* _Input_:
·····
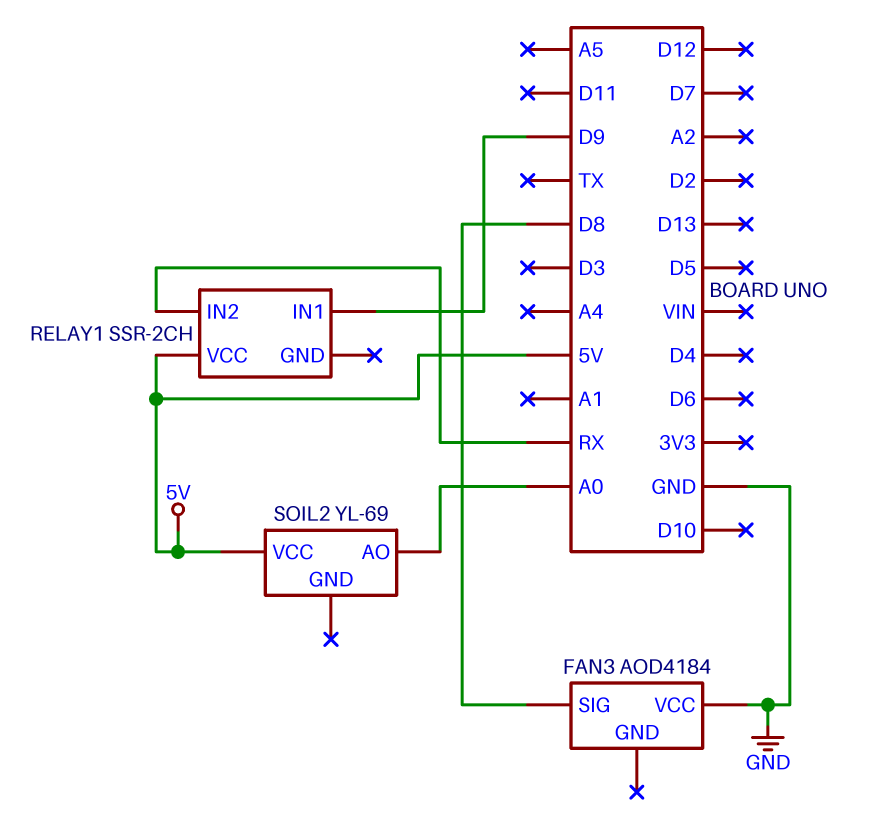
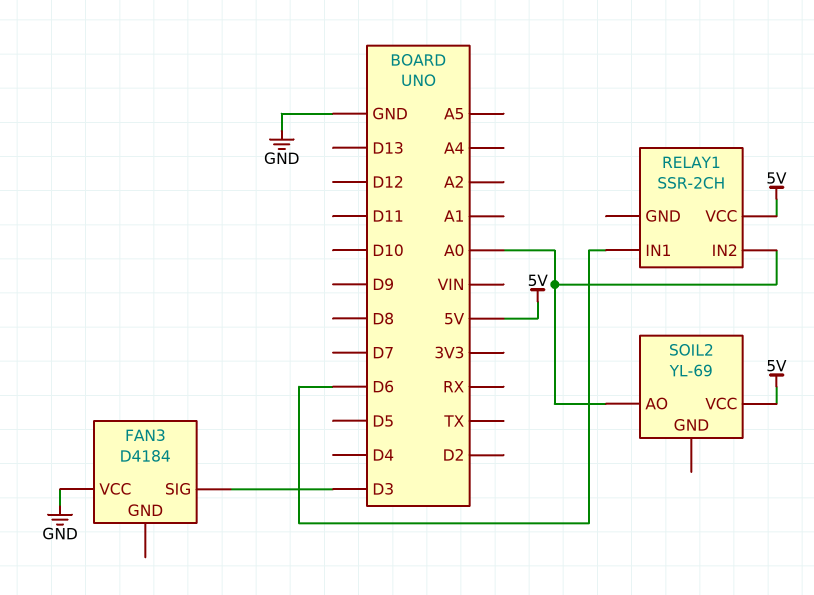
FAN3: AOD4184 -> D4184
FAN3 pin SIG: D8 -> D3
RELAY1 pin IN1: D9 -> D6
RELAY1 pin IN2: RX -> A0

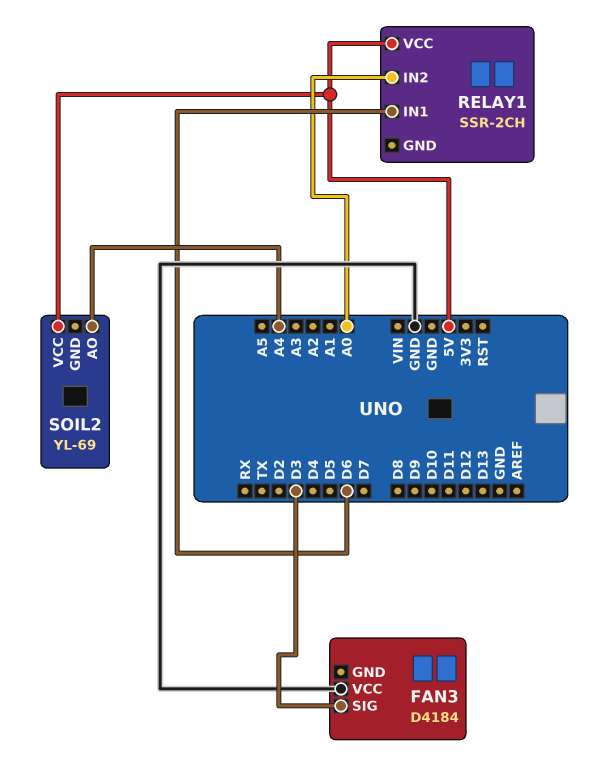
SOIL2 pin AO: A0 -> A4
·····
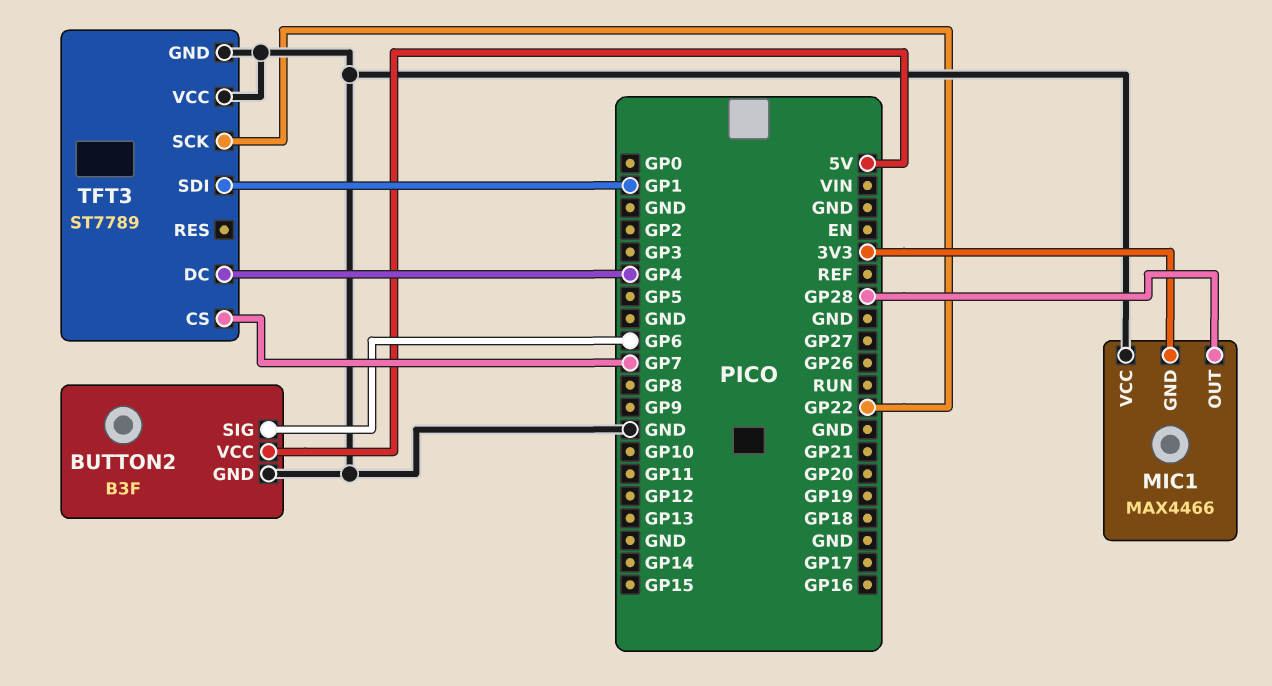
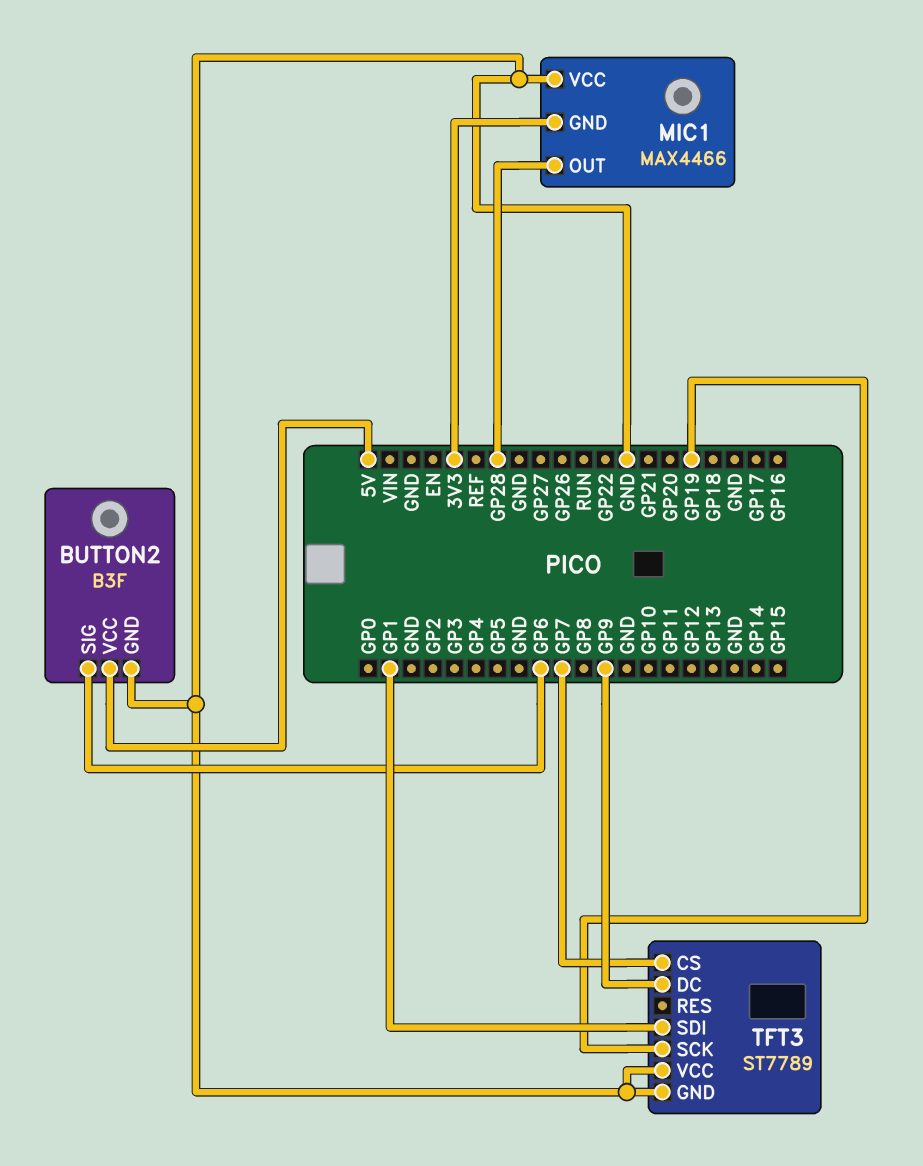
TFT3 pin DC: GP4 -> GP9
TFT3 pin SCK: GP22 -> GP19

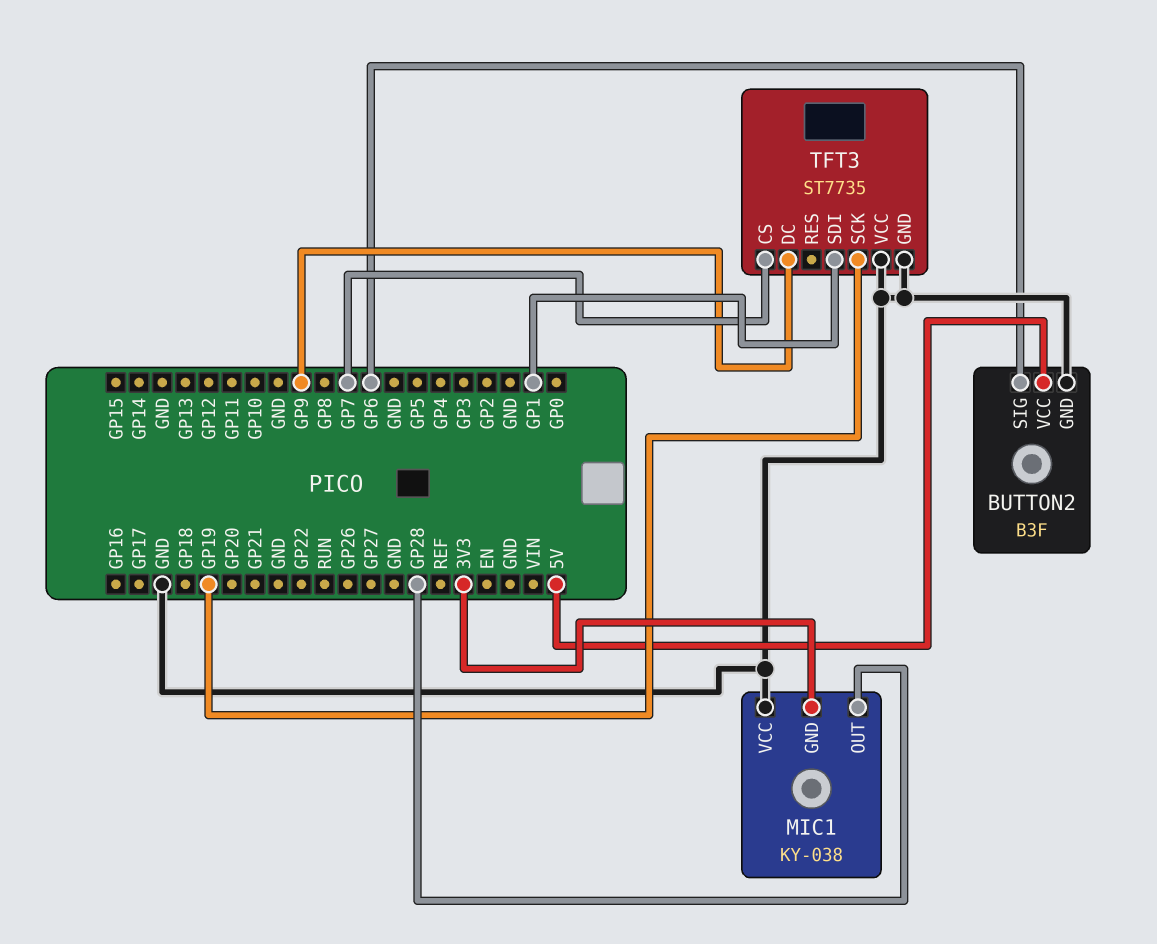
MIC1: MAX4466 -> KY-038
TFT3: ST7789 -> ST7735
·····
* _Required work_: From the records above, output only the lines starting at the one containing "RELAY1 pin IN1: D9 -> D6" and ending at the one containing "SOIL2 pin AO: A0 -> A4", word for word. Pictures stay out.

* _Written answer_:
RELAY1 pin IN1: D9 -> D6
RELAY1 pin IN2: RX -> A0

SOIL2 pin AO: A0 -> A4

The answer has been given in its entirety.